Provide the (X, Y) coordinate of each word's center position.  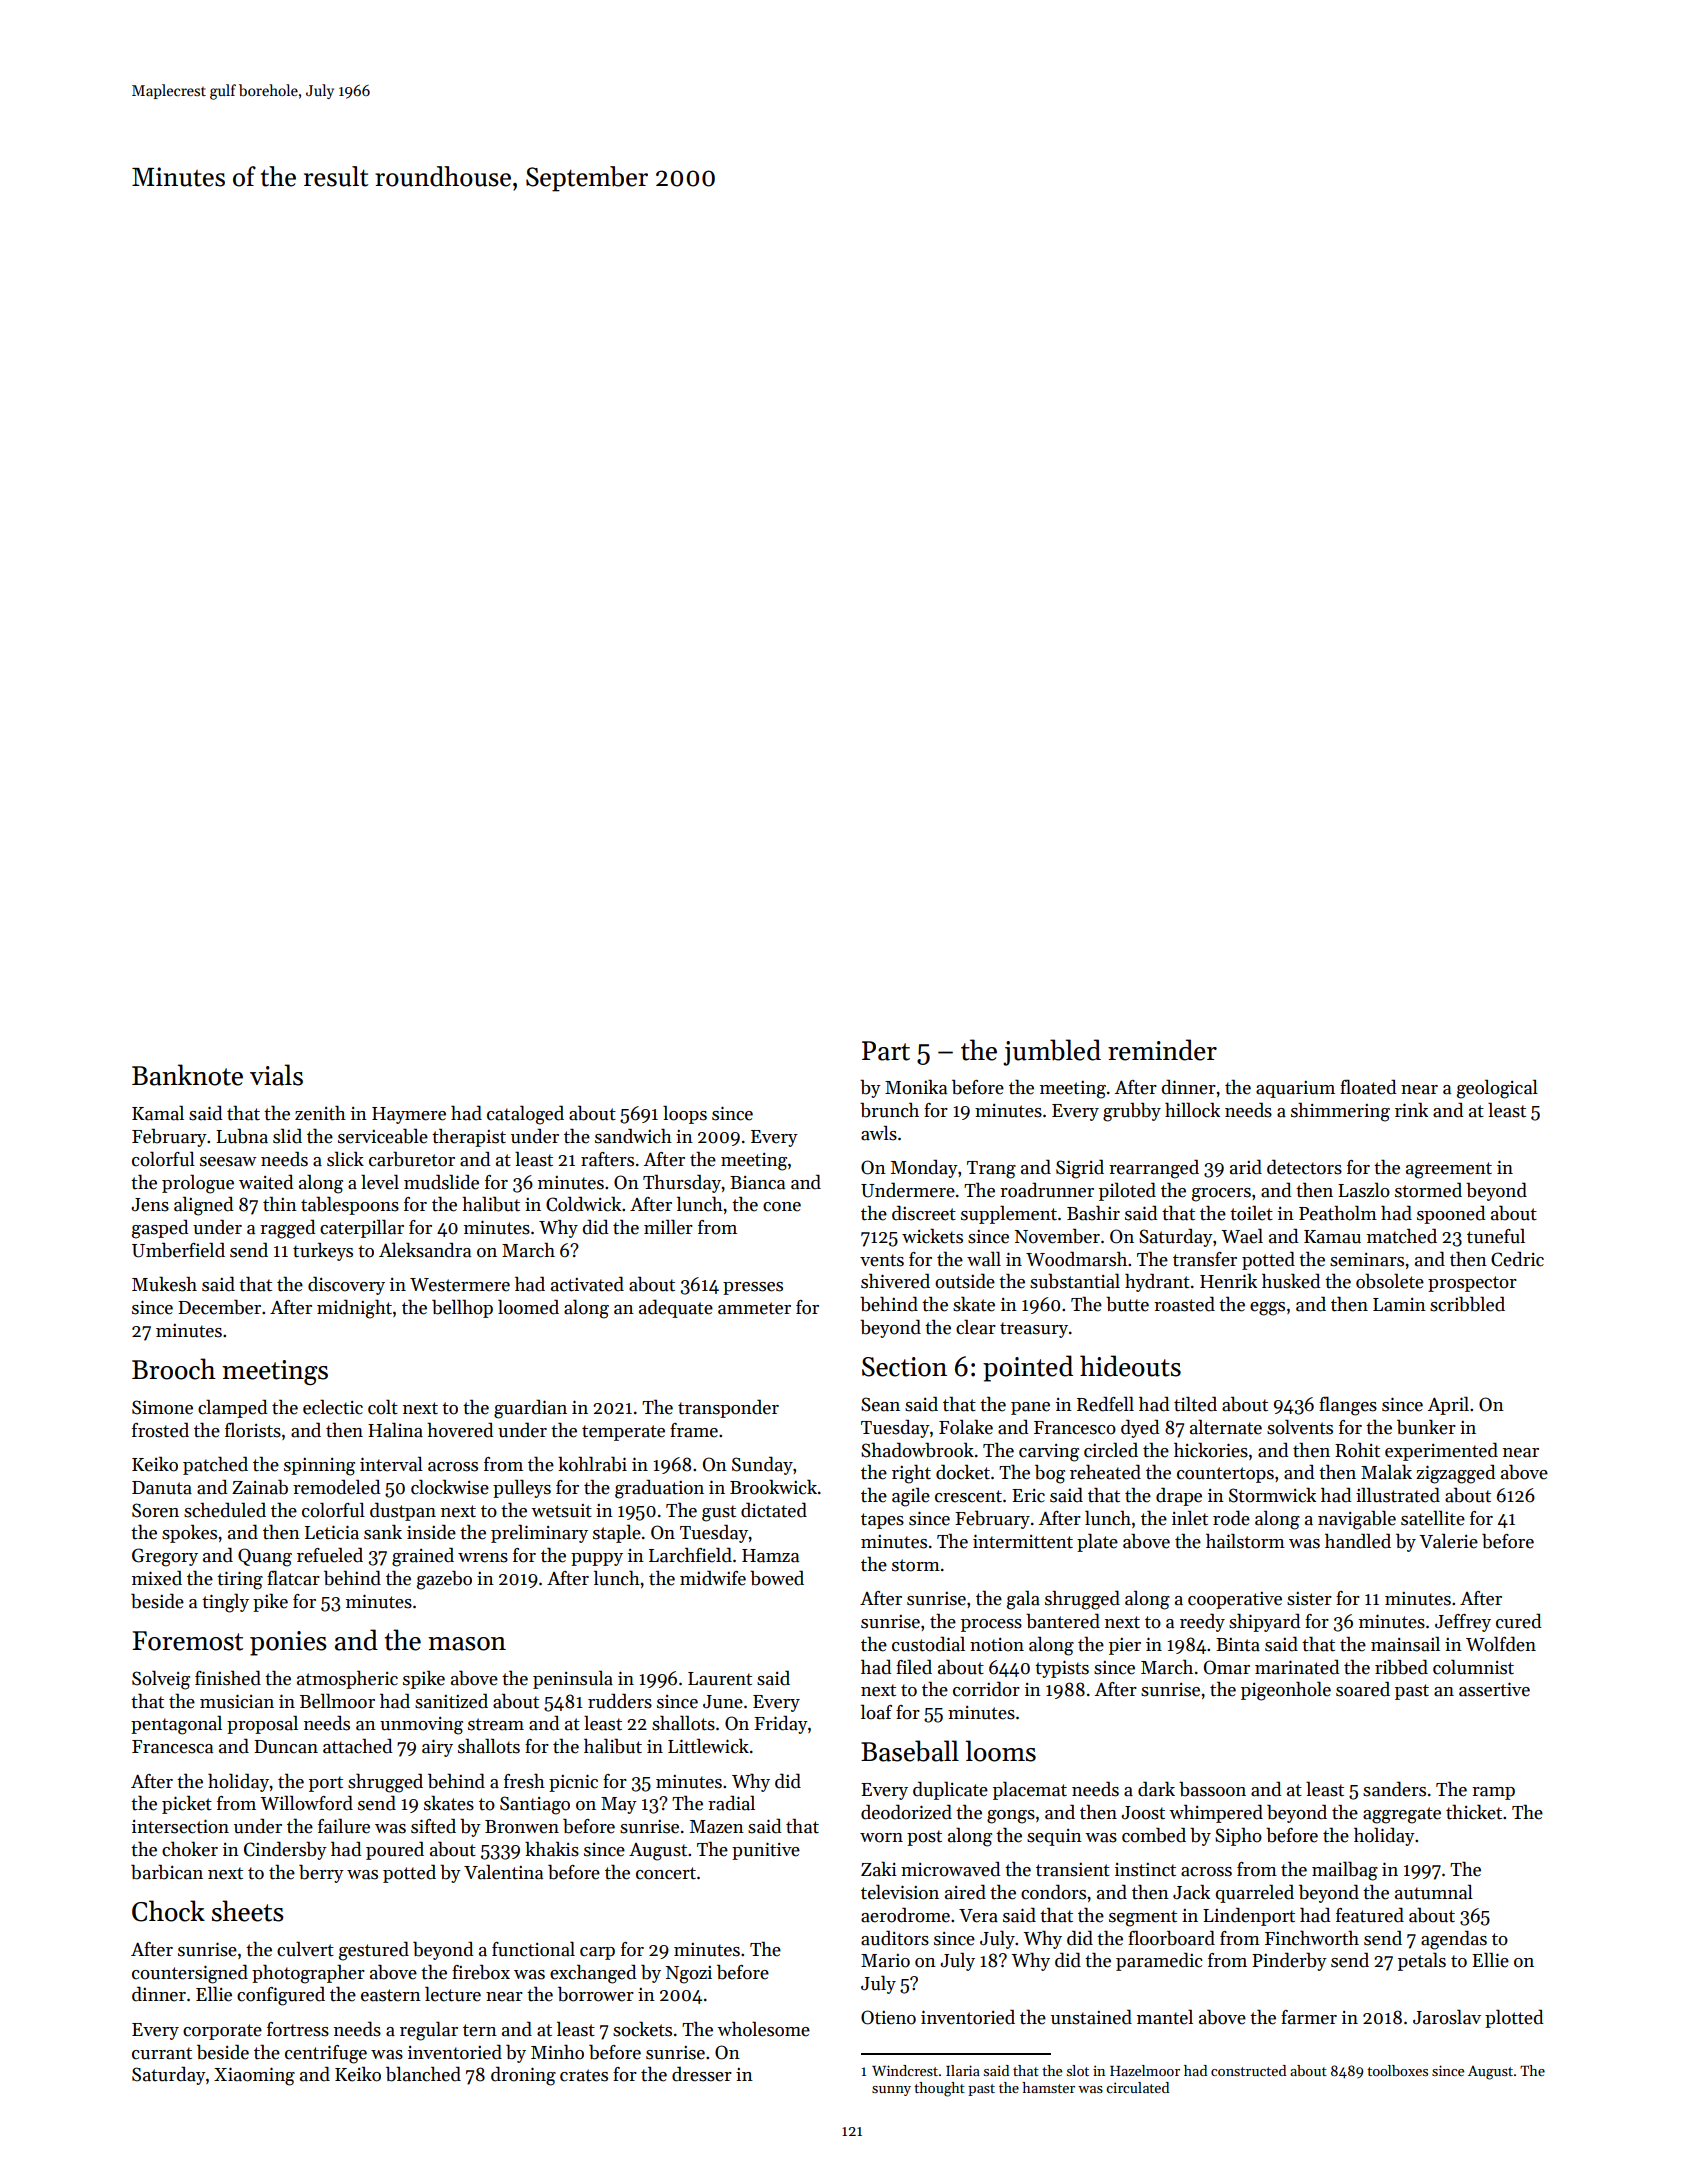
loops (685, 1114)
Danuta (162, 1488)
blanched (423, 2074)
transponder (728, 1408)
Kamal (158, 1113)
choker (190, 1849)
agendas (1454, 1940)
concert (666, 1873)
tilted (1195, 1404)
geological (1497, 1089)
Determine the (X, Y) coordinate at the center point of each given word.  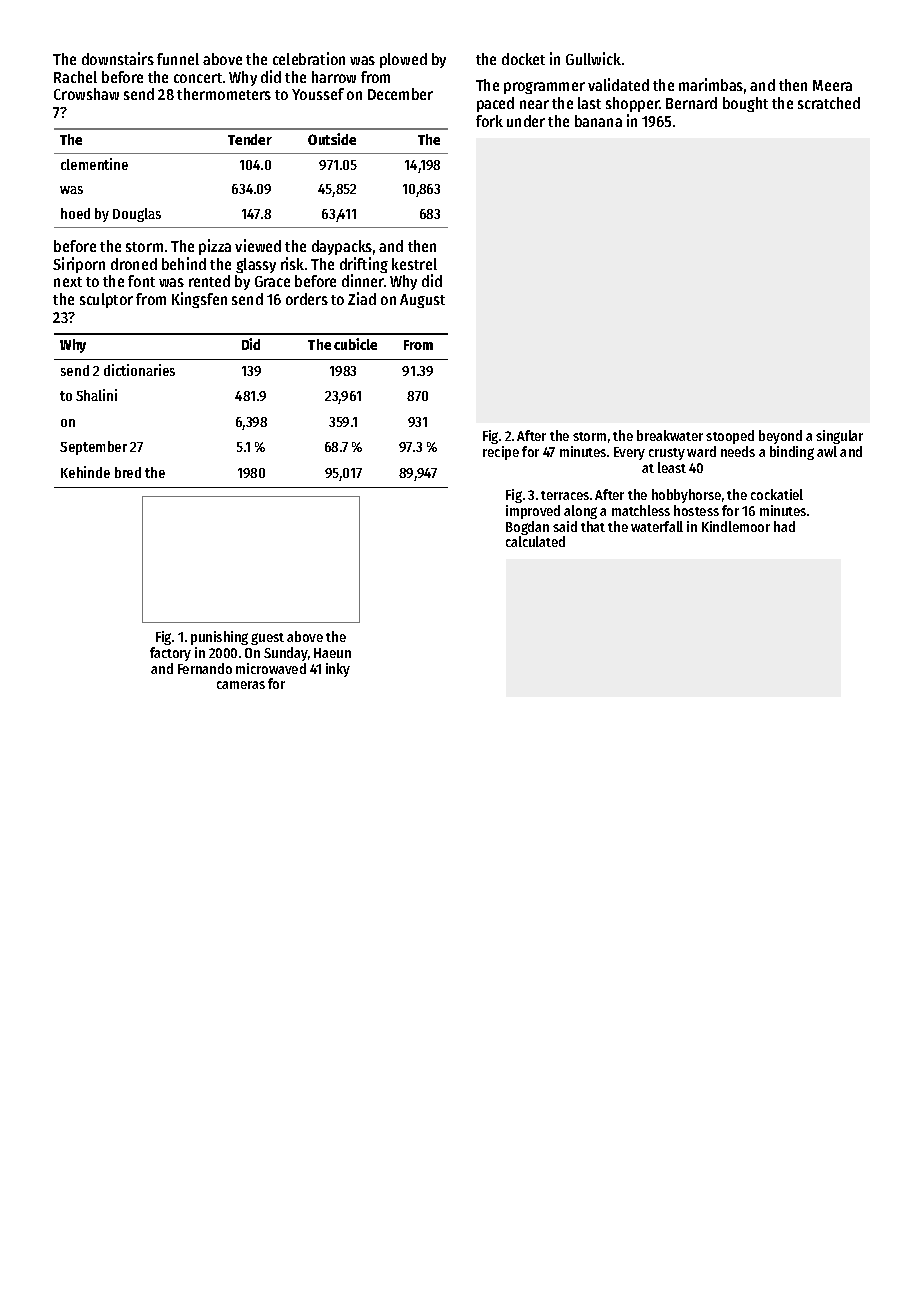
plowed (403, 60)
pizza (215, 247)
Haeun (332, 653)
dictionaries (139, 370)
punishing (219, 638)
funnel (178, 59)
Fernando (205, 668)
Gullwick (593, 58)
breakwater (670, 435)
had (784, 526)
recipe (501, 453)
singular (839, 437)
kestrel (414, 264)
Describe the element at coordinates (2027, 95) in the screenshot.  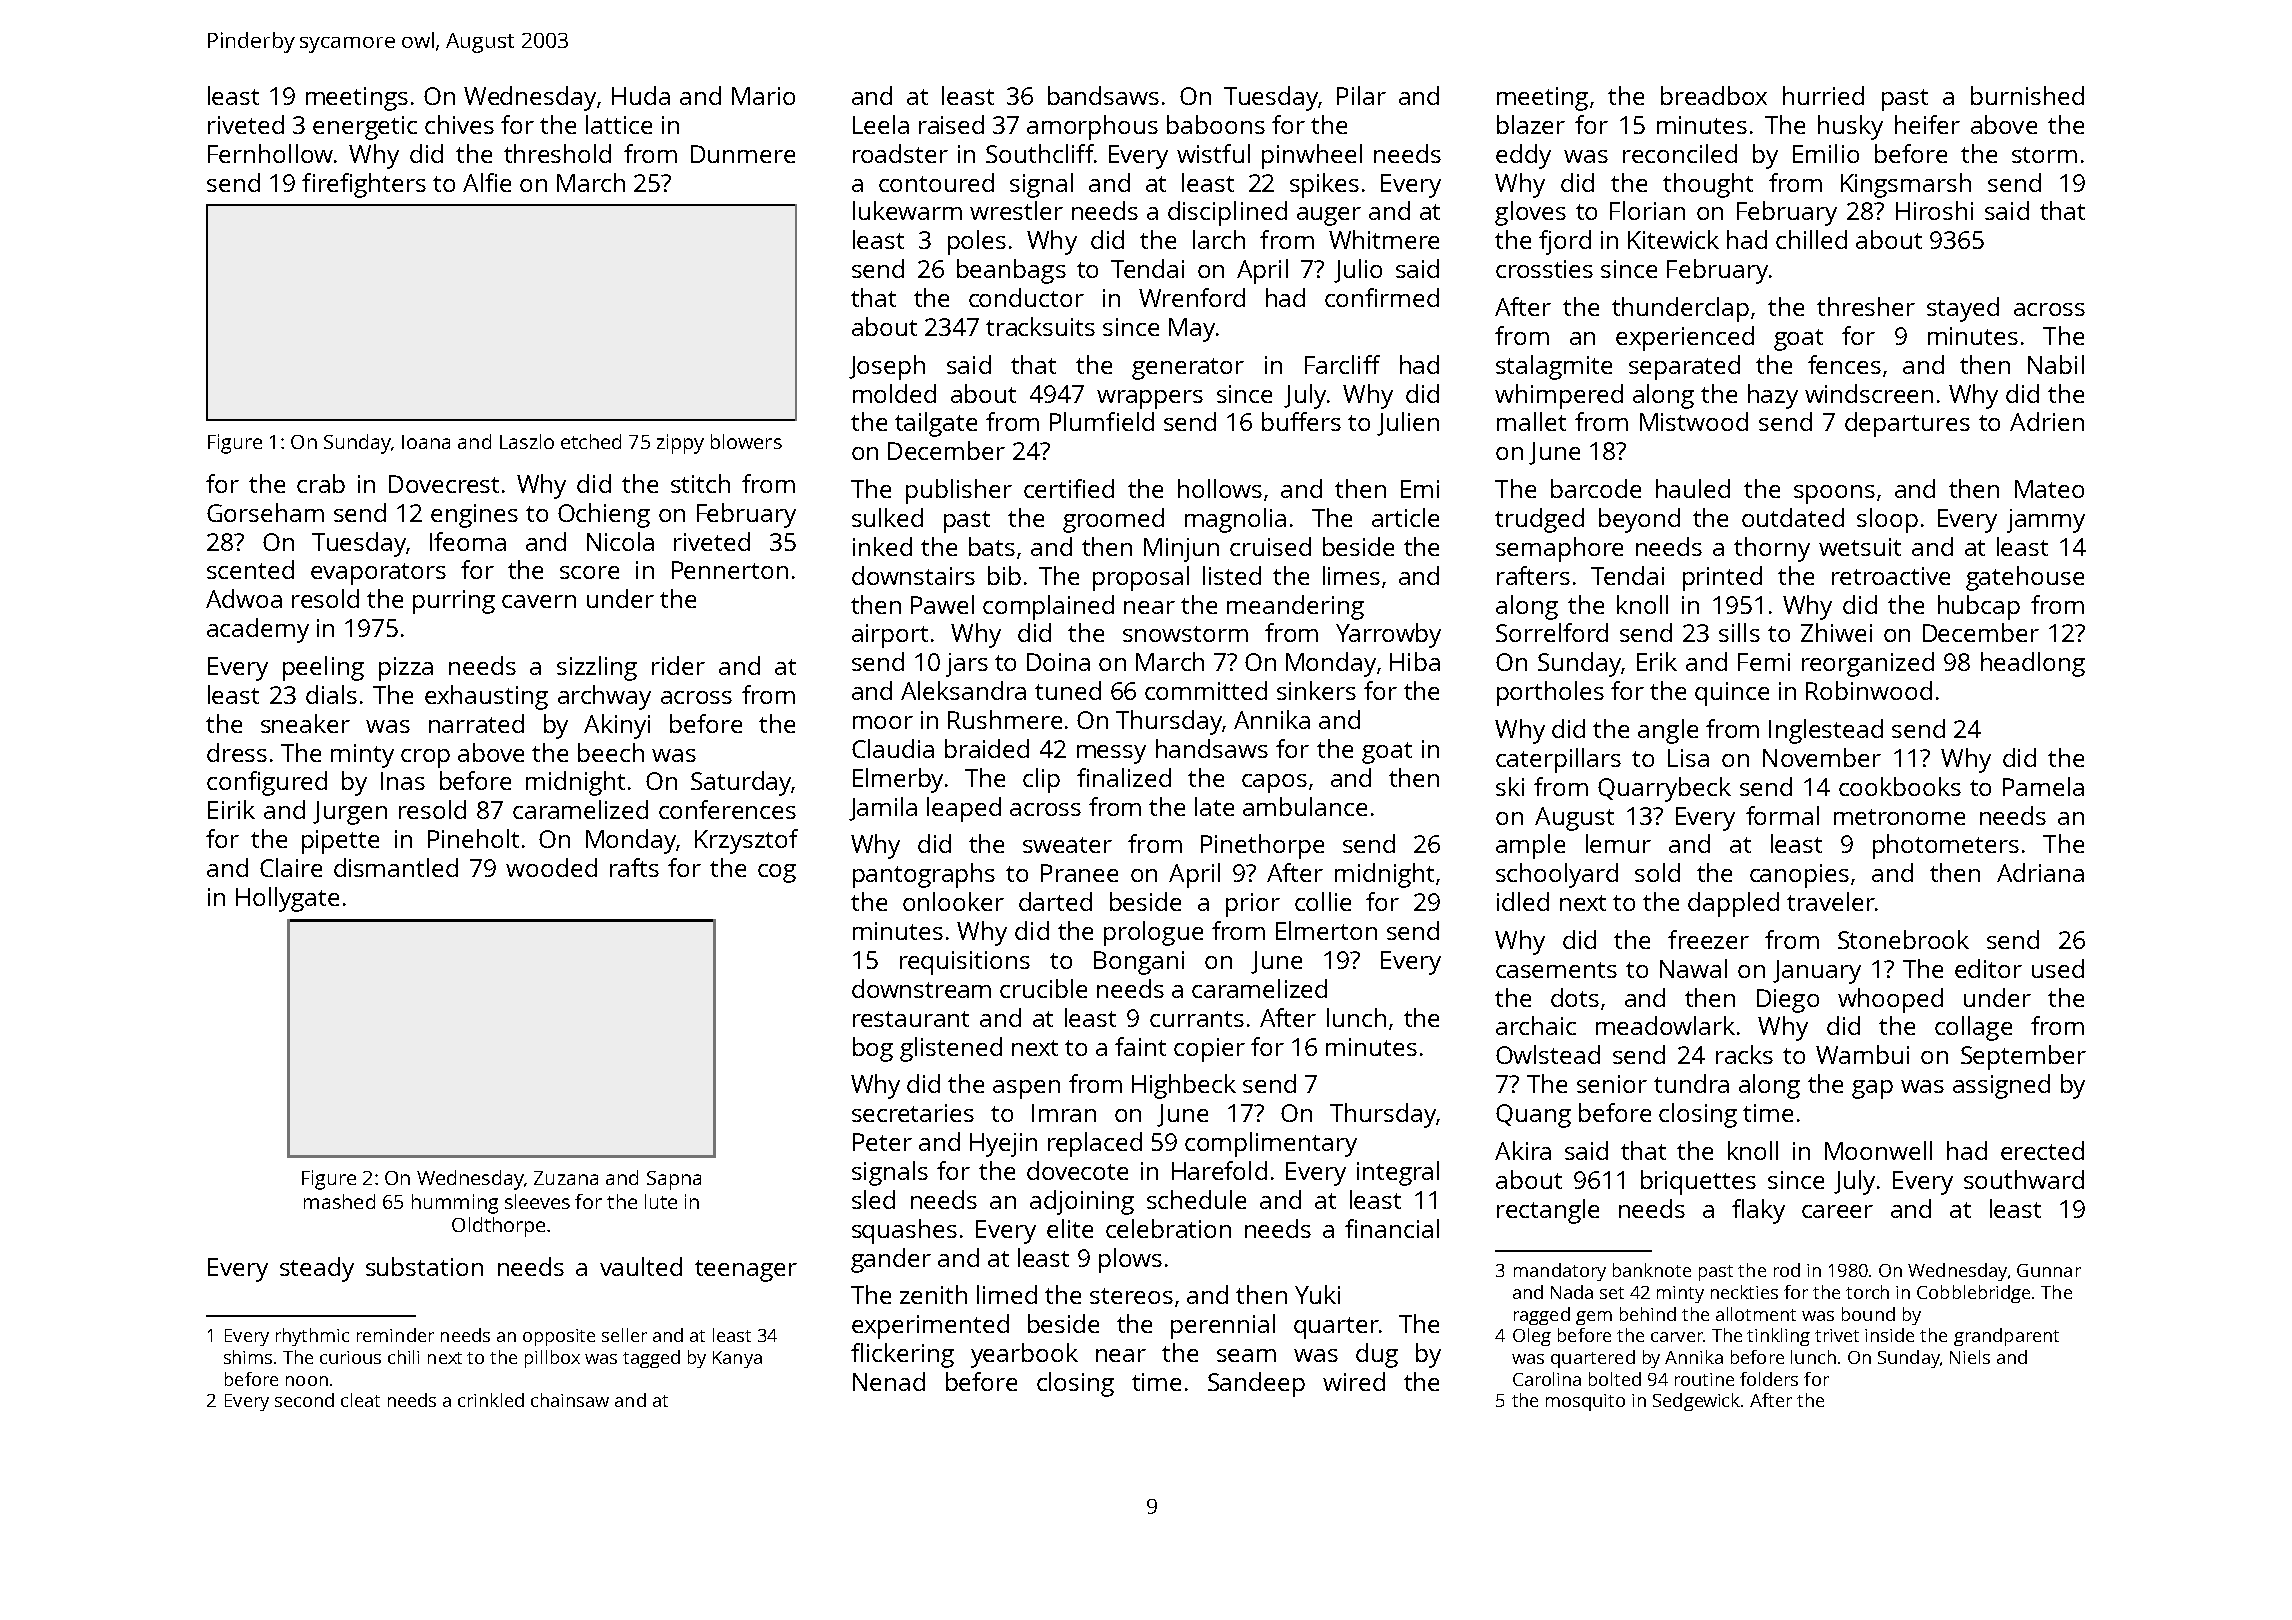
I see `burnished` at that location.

----------

What the task asks>
Rewrite all of the rows above with "center" replaced by "middle" and everything else unchanged. Leave the pictures out.

Exercise solution>
Provide the (X, Y) coordinate of each word's middle position.  
loops (685, 1114)
Danuta (162, 1488)
blanched (423, 2074)
transponder (728, 1408)
Kamal (158, 1113)
choker (190, 1849)
agendas (1454, 1940)
concert (666, 1873)
tilted (1195, 1404)
geological (1497, 1089)
Determine the (X, Y) coordinate at the middle point of each given word.  
plowed (403, 60)
pizza (215, 247)
Haeun (332, 653)
dictionaries (139, 370)
punishing (219, 638)
funnel (178, 59)
Fernando (205, 668)
Gullwick (593, 58)
breakwater (670, 435)
had (784, 526)
recipe (501, 453)
singular (839, 437)
kestrel (414, 264)
Describe the element at coordinates (2027, 95) in the screenshot.  
I see `burnished` at that location.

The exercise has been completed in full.